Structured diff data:
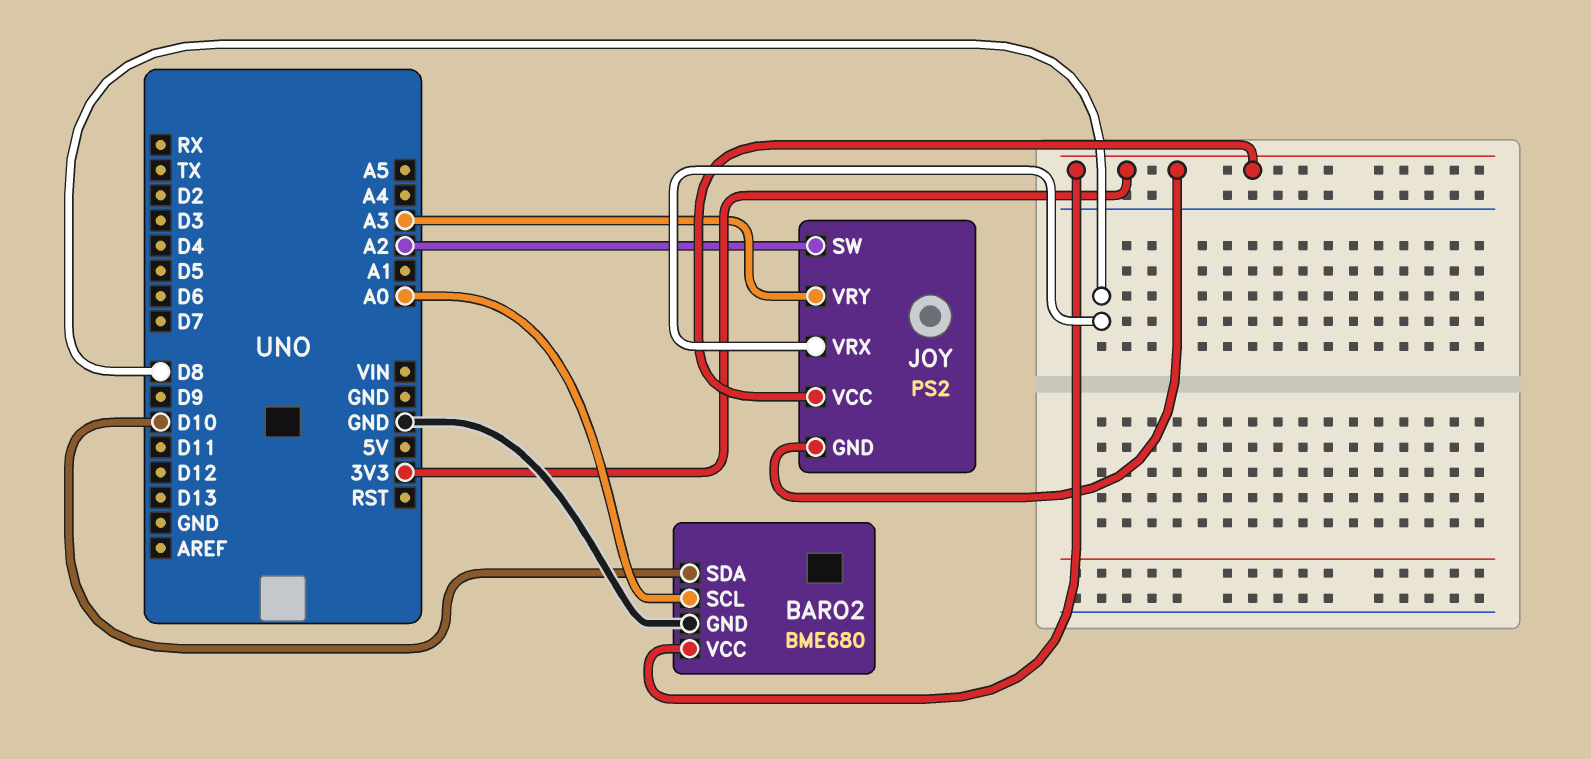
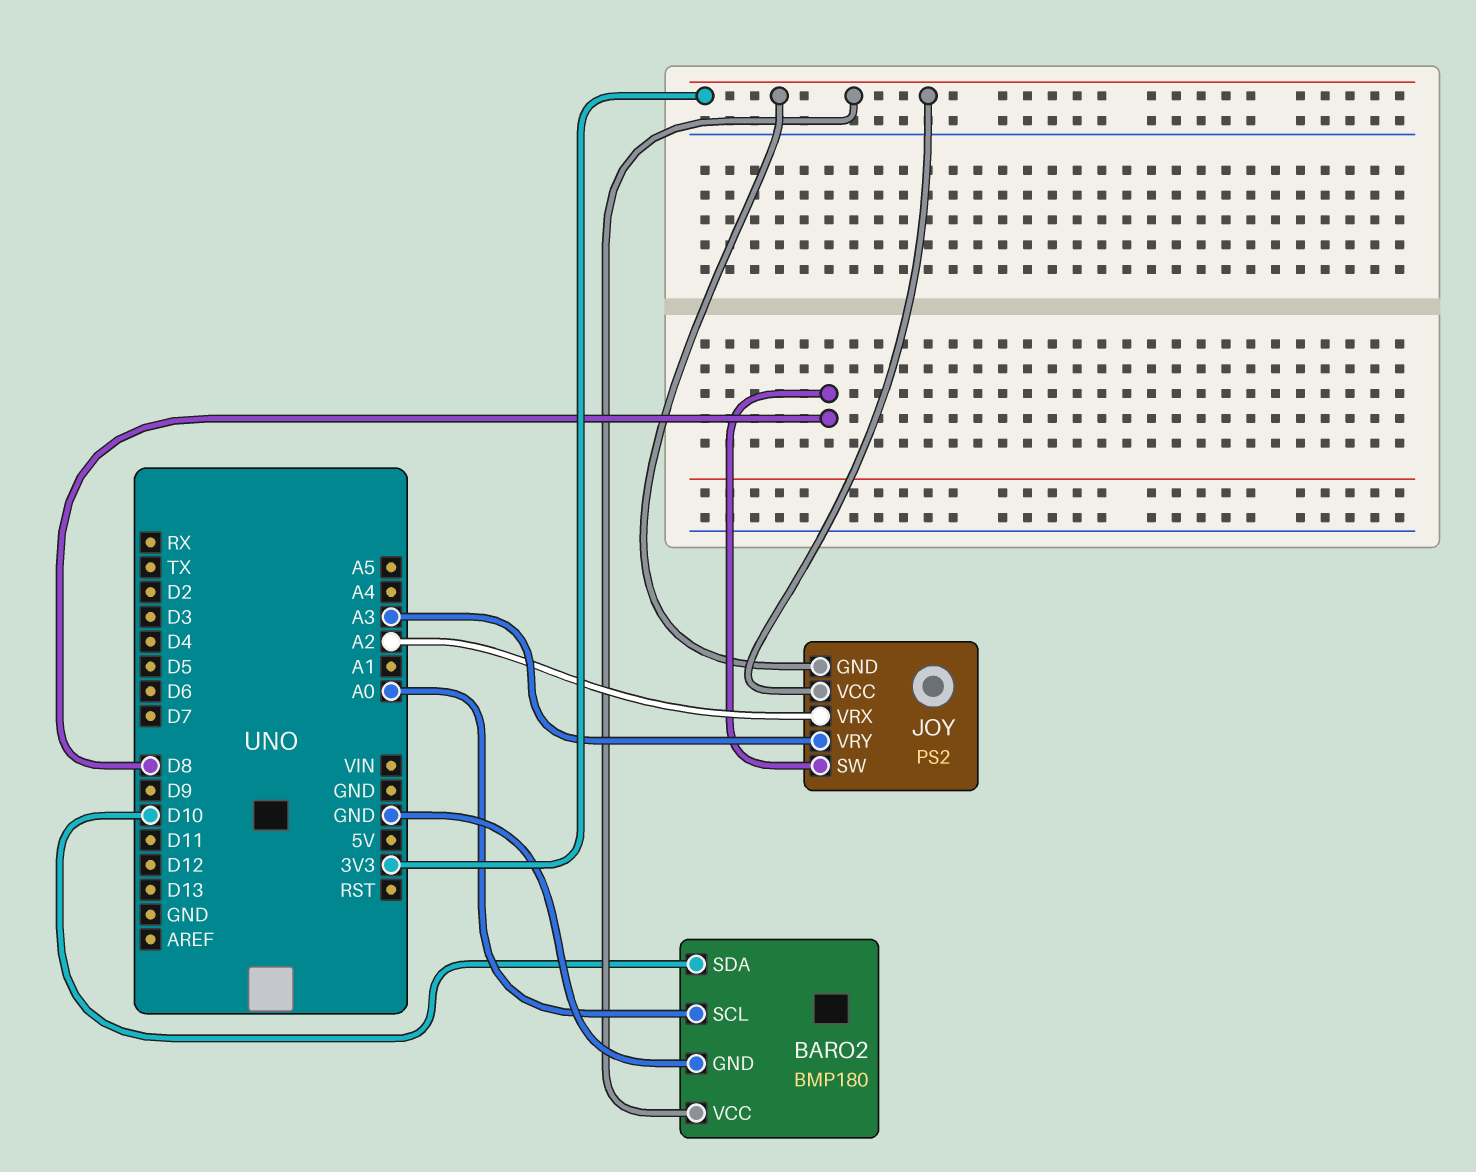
BARO2: BME680 -> BMP180
JOY pin SW: A2 -> D8
JOY pin VRX: D8 -> A2

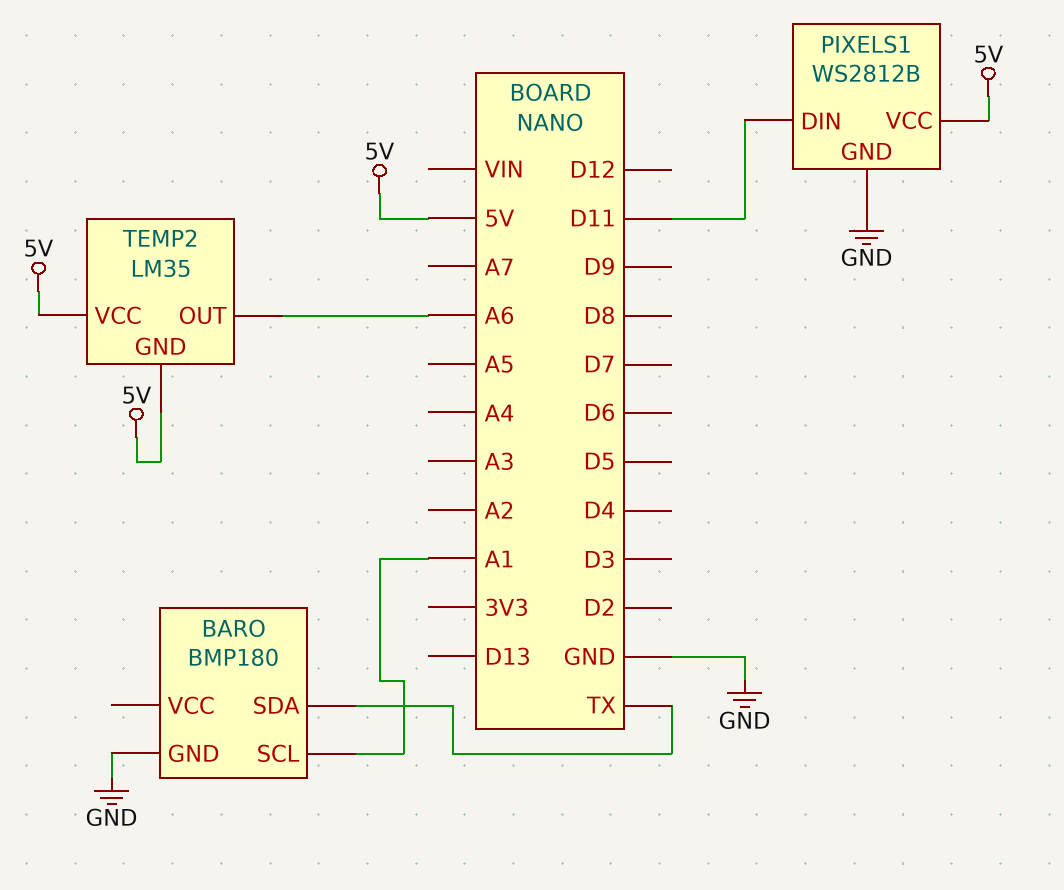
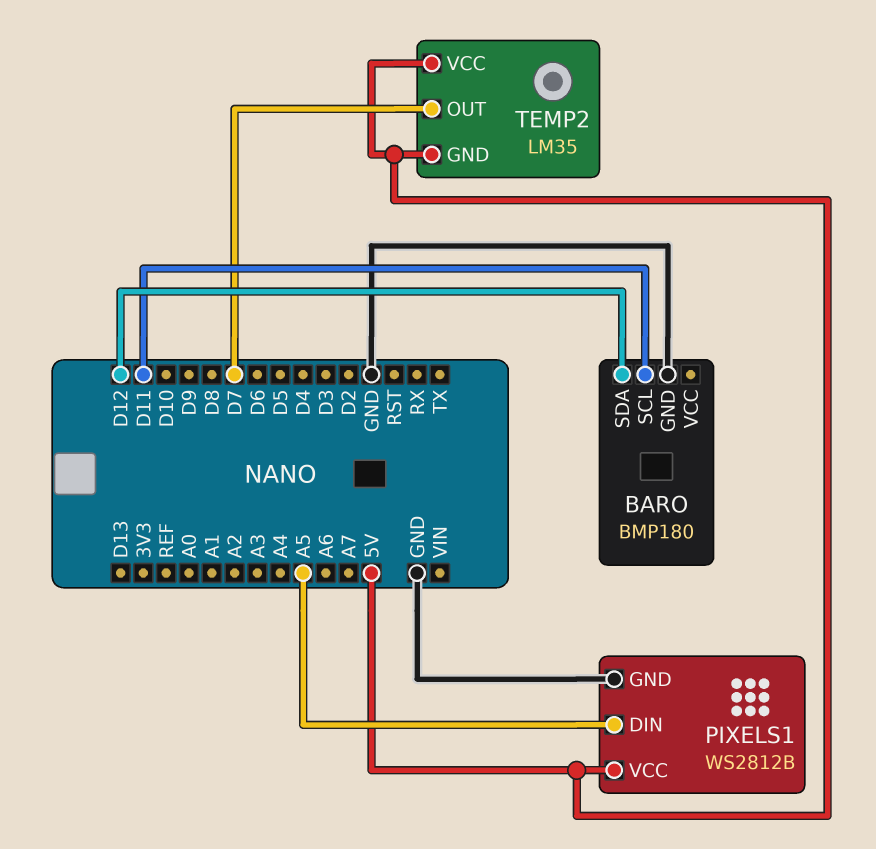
BARO pin SCL: A1 -> D11
BARO pin SDA: TX -> D12
PIXELS1 pin DIN: D11 -> A5
TEMP2 pin OUT: A6 -> D7

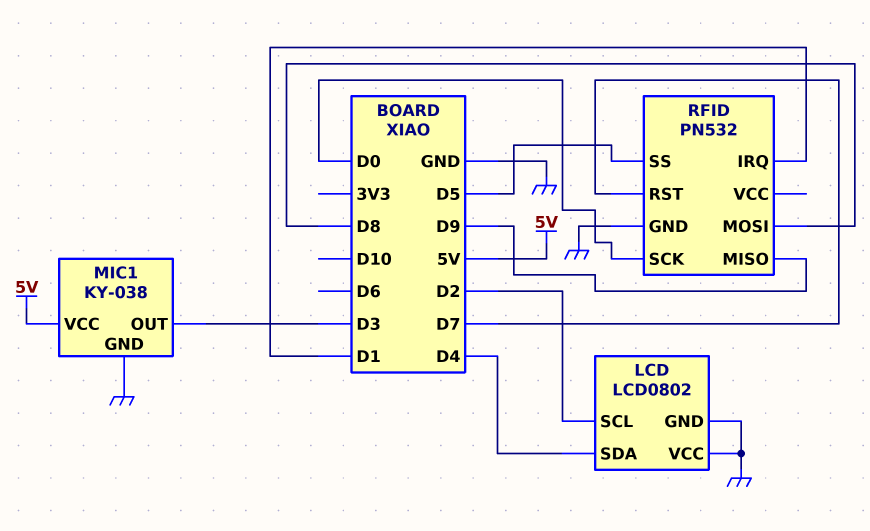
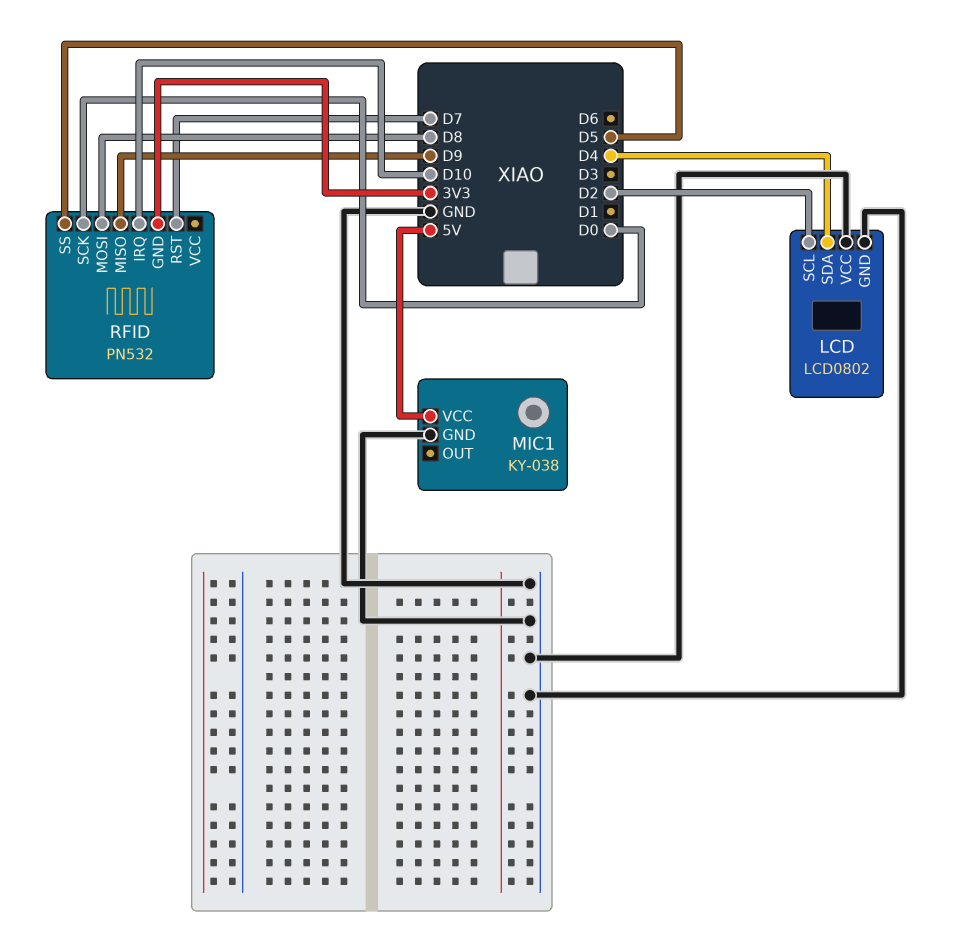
MIC1 pin OUT: D3 -> none
RFID pin GND: GND -> 3V3
RFID pin IRQ: D1 -> D10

> _THE TASK_: In the records above, find the line containing "PIXELS1 pin DIN: D11 -> A5". Reproduce it and every line after it through the last line, omitting pictures.

> _RESULT_:
PIXELS1 pin DIN: D11 -> A5
TEMP2 pin OUT: A6 -> D7

MIC1 pin OUT: D3 -> none
RFID pin GND: GND -> 3V3
RFID pin IRQ: D1 -> D10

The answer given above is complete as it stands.